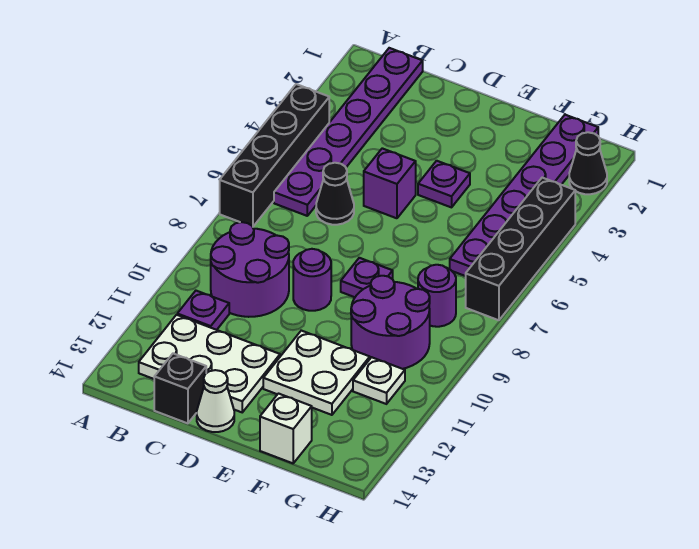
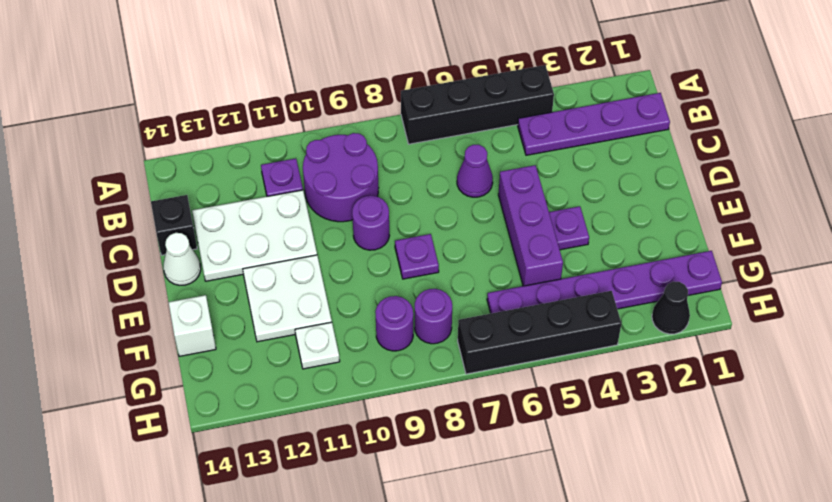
purple plate B1:B6 level 1 -> purple plate B1:B4 level 1
white plate B12:D13 level 1 -> white plate C11:D13 level 1
black cone C6 level 1 -> purple cone C6 level 1
purple brick D5 level 1 -> purple brick D5:F5 level 1
purple round brick F9:G10 level 1 -> purple round brick G9 level 1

----------------

### [TASK INSTRUCTIONS]
Once the pictures are dropped, set down everything else in the records exactly.

### [WRITTEN RESPONSE]
purple plate B1:B6 level 1 -> purple plate B1:B4 level 1
white plate B12:D13 level 1 -> white plate C11:D13 level 1
black cone C6 level 1 -> purple cone C6 level 1
purple brick D5 level 1 -> purple brick D5:F5 level 1
purple round brick F9:G10 level 1 -> purple round brick G9 level 1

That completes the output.